*To do:* After locating the line that contains "camera: 55 degrees left, 5 degrees down" in the data below, set down exactly that line and each one after it through the line that contains "(554, 154) = (345, 148): none", and nothing more.

*Supplied material:*
============

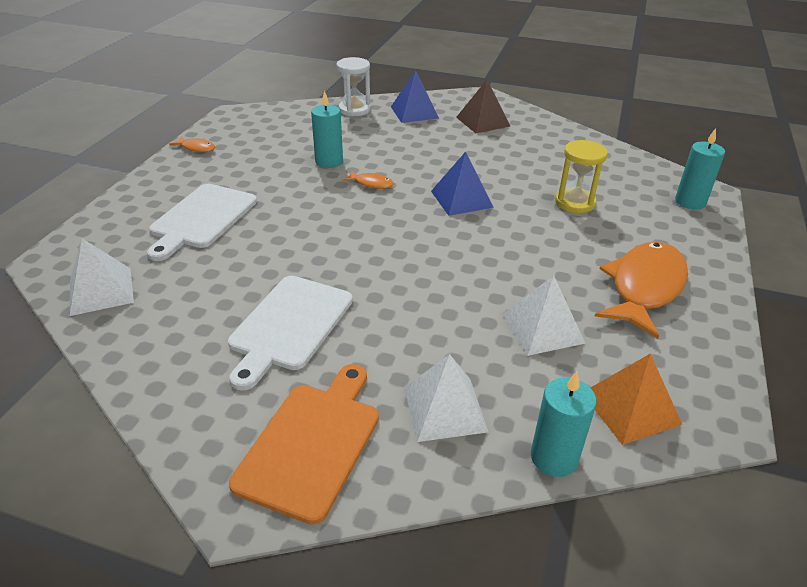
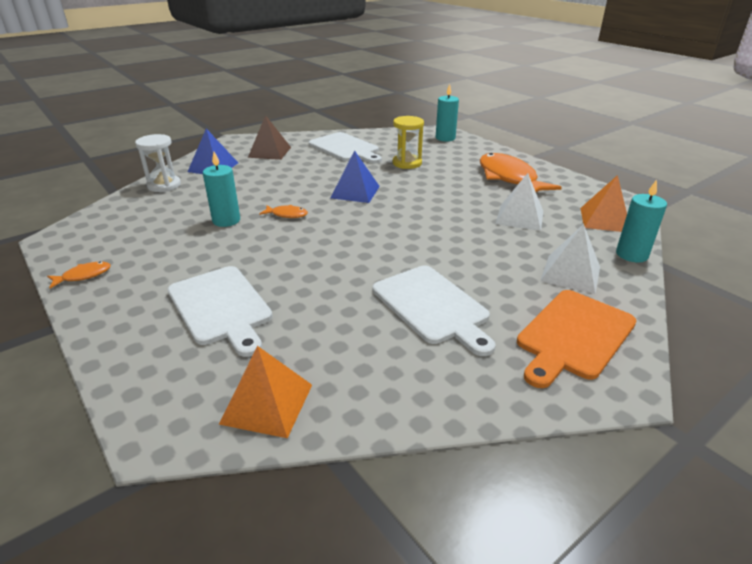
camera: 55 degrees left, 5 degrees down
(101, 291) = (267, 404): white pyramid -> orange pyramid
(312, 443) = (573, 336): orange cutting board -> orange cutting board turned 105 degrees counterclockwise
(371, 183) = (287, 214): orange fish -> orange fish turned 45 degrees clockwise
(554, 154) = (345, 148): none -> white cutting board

============

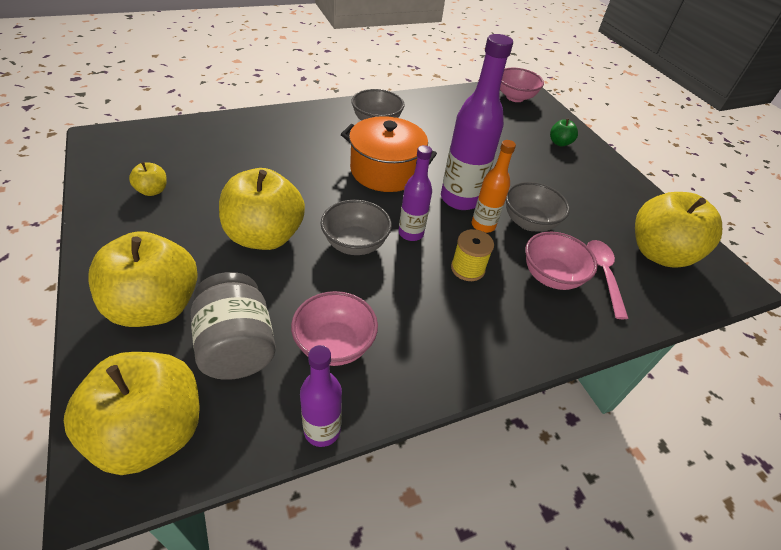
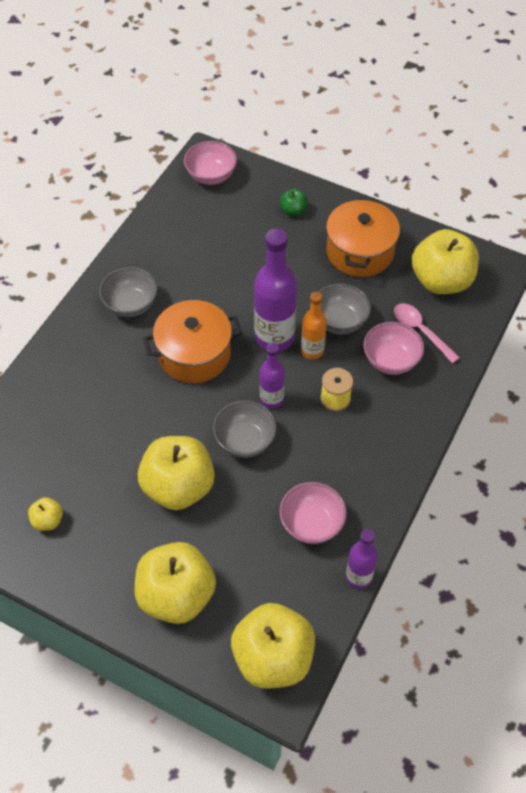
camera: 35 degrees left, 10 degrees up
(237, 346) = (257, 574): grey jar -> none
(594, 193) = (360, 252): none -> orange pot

============

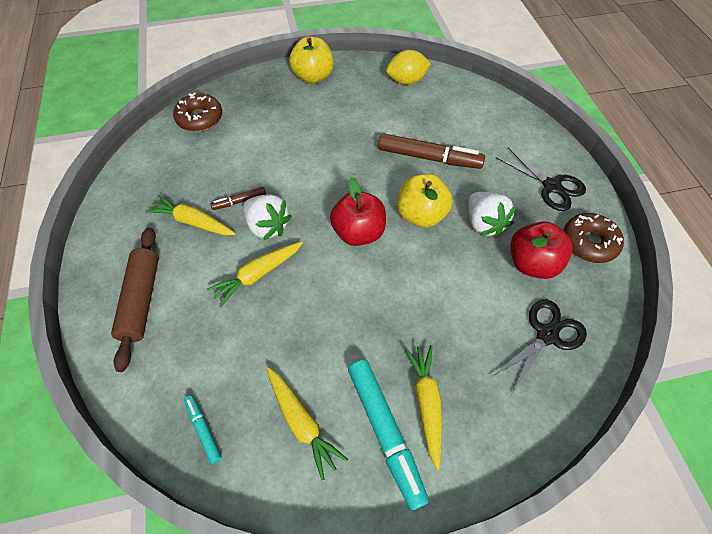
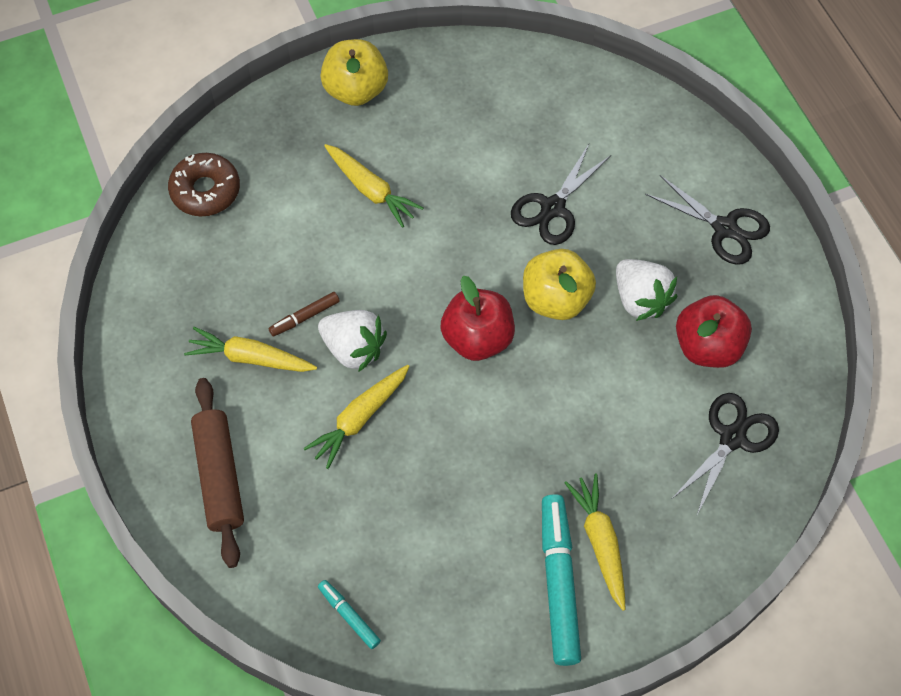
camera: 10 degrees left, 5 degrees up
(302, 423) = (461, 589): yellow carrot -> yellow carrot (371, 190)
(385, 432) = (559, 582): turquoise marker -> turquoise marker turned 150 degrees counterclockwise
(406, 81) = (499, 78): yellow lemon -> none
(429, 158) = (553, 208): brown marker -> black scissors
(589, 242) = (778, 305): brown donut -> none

============

*Answer to this problem:*
camera: 55 degrees left, 5 degrees down
(101, 291) = (267, 404): white pyramid -> orange pyramid
(312, 443) = (573, 336): orange cutting board -> orange cutting board turned 105 degrees counterclockwise
(371, 183) = (287, 214): orange fish -> orange fish turned 45 degrees clockwise
(554, 154) = (345, 148): none -> white cutting board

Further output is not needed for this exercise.